• **TASK BRIEF**
Rewrite the stretch of the records below, from the line containing "foal [932, 621]" through the line containing "aired [534, 1668]", as a Markdown table with the columns No. and Line. Put each line in its own numbered row, and skip blank lines.

• **DATA TO USE**
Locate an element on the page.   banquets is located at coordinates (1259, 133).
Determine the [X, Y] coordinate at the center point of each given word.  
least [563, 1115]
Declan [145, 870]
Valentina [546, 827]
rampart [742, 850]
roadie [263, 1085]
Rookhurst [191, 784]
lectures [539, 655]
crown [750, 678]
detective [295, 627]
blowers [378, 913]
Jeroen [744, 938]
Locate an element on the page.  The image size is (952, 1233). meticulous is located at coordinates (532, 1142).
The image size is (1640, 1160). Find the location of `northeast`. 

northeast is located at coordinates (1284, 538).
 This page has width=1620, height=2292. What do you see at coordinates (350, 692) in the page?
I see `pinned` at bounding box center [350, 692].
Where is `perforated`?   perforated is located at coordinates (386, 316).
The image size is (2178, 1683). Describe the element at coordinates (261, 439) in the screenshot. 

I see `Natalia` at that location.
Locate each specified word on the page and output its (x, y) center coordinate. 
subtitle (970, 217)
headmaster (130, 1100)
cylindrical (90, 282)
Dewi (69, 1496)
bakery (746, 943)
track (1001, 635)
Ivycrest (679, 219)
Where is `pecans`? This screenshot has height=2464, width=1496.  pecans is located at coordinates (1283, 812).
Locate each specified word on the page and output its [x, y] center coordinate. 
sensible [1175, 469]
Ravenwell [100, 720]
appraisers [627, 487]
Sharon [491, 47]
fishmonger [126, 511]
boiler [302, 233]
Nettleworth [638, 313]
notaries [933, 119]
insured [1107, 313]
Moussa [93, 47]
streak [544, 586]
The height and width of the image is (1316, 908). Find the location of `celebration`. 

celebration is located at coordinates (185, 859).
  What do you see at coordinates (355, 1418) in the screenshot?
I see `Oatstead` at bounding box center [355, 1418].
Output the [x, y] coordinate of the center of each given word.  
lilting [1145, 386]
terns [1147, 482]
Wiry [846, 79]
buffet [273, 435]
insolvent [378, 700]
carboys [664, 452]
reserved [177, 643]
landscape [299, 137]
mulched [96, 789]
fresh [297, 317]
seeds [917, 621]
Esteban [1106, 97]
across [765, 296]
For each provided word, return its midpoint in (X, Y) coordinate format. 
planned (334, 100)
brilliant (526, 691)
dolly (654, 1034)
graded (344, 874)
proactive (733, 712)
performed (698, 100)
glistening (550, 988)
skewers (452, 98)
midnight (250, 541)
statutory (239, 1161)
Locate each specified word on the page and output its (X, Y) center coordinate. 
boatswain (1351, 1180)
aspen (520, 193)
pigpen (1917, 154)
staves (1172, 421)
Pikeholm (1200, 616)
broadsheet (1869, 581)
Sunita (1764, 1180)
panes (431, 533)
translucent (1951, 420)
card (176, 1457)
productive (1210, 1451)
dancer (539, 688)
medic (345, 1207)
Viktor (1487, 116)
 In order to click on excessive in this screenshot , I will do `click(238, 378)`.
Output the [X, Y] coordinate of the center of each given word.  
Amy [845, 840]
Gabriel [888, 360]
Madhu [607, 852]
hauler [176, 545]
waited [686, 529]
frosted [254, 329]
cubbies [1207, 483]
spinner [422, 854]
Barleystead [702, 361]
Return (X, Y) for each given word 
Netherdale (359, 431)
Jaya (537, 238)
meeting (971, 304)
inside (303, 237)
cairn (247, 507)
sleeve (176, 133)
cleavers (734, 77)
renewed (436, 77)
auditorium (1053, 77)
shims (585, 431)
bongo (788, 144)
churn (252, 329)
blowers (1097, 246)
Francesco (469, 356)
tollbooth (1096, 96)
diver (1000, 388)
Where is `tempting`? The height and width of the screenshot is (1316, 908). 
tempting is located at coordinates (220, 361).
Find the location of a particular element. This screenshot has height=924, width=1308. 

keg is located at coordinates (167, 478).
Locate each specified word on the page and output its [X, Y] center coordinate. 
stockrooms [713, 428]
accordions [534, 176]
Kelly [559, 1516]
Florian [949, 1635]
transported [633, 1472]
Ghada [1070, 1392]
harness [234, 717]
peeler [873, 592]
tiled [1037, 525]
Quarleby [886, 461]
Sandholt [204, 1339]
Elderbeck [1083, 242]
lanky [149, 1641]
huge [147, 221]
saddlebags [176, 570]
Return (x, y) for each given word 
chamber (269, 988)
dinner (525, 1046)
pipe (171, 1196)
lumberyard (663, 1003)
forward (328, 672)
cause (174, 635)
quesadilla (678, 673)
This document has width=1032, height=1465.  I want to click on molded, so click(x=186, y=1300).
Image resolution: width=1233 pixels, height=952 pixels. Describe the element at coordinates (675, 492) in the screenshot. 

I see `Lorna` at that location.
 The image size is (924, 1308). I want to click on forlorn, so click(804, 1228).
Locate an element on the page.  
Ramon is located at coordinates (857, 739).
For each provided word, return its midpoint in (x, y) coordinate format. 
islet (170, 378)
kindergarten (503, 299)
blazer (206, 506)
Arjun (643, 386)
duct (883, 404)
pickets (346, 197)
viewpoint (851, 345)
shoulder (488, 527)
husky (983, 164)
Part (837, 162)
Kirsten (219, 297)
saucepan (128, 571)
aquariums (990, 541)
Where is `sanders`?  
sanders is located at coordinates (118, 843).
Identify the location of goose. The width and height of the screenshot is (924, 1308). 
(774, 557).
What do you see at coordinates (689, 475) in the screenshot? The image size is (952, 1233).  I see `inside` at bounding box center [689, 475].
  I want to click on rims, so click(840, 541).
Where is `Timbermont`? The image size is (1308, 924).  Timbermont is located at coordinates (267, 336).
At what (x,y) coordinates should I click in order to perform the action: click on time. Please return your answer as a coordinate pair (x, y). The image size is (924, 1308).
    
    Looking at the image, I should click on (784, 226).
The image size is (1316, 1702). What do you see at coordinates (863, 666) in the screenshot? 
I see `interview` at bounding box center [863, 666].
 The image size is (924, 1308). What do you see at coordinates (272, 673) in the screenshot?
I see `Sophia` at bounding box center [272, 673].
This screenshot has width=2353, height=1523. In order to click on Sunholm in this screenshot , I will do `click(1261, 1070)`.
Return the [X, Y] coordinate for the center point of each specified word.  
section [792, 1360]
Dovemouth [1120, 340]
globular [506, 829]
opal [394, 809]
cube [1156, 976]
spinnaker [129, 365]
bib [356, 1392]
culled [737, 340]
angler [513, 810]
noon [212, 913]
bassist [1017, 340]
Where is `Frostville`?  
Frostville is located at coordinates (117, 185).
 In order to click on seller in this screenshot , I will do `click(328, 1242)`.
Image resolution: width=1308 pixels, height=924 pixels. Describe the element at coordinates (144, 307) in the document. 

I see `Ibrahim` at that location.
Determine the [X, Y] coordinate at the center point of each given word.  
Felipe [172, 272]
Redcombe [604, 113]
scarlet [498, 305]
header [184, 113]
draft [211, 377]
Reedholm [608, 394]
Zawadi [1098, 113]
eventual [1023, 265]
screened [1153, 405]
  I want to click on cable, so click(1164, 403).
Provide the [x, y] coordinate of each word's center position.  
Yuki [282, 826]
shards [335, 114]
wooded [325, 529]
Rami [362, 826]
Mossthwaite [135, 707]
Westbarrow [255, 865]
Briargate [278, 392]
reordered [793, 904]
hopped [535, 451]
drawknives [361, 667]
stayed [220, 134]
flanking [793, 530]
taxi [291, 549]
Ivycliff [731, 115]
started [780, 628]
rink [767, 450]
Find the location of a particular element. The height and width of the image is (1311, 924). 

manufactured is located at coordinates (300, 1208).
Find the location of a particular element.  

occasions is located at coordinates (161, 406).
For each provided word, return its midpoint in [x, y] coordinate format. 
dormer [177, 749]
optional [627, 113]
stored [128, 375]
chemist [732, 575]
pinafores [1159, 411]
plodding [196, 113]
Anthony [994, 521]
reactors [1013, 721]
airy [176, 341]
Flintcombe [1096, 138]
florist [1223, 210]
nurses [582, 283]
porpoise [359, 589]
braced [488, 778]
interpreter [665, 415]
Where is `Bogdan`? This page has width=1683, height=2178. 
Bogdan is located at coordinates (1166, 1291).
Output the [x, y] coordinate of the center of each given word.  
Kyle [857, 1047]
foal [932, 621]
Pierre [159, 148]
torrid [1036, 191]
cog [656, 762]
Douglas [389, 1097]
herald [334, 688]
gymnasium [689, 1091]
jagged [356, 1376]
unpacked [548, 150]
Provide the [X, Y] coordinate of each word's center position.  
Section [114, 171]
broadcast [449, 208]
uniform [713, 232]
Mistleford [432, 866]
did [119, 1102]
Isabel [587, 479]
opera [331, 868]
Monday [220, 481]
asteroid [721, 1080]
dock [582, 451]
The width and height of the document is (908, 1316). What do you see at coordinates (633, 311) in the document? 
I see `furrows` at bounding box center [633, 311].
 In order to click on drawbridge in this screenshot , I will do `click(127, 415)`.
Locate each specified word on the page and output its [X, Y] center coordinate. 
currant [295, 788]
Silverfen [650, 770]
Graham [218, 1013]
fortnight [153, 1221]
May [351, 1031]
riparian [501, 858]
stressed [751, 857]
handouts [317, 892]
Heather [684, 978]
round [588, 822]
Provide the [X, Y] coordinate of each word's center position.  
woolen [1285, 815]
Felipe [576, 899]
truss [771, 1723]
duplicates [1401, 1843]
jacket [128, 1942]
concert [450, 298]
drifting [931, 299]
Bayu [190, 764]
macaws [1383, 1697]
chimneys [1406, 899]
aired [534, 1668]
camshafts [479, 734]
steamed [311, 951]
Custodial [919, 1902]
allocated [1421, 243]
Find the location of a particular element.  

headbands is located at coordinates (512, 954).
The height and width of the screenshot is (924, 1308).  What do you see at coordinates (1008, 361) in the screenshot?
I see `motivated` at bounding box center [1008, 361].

• **THE COMPLETED TASK**
| No. | Line |
|---|---|
| 1 | foal [932, 621] |
| 2 | Pierre [159, 148] |
| 3 | torrid [1036, 191] |
| 4 | cog [656, 762] |
| 5 | Douglas [389, 1097] |
| 6 | herald [334, 688] |
| 7 | gymnasium [689, 1091] |
| 8 | jagged [356, 1376] |
| 9 | unpacked [548, 150] |
| 10 | Provide the [X, Y] coordinate of each word's center position.   |
| 11 | Section [114, 171] |
| 12 | broadcast [449, 208] |
| 13 | uniform [713, 232] |
| 14 | Mistleford [432, 866] |
| 15 | did [119, 1102] |
| 16 | Isabel [587, 479] |
| 17 | opera [331, 868] |
| 18 | Monday [220, 481] |
| 19 | asteroid [721, 1080] |
| 20 | dock [582, 451] |
| 21 | The width and height of the document is (908, 1316). What do you see at coordinates (633, 311) in the document?  |
| 22 | I see `furrows` at bounding box center [633, 311]. |
| 23 |  In order to click on drawbridge in this screenshot , I will do `click(127, 415)`. |
| 24 | Locate each specified word on the page and output its [X, Y] center coordinate.  |
| 25 | currant [295, 788] |
| 26 | Silverfen [650, 770] |
| 27 | Graham [218, 1013] |
| 28 | fortnight [153, 1221] |
| 29 | May [351, 1031] |
| 30 | riparian [501, 858] |
| 31 | stressed [751, 857] |
| 32 | handouts [317, 892] |
| 33 | Heather [684, 978] |
| 34 | round [588, 822] |
| 35 | Provide the [X, Y] coordinate of each word's center position.   |
| 36 | woolen [1285, 815] |
| 37 | Felipe [576, 899] |
| 38 | truss [771, 1723] |
| 39 | duplicates [1401, 1843] |
| 40 | jacket [128, 1942] |
| 41 | concert [450, 298] |
| 42 | drifting [931, 299] |
| 43 | Bayu [190, 764] |
| 44 | macaws [1383, 1697] |
| 45 | chimneys [1406, 899] |
| 46 | aired [534, 1668] |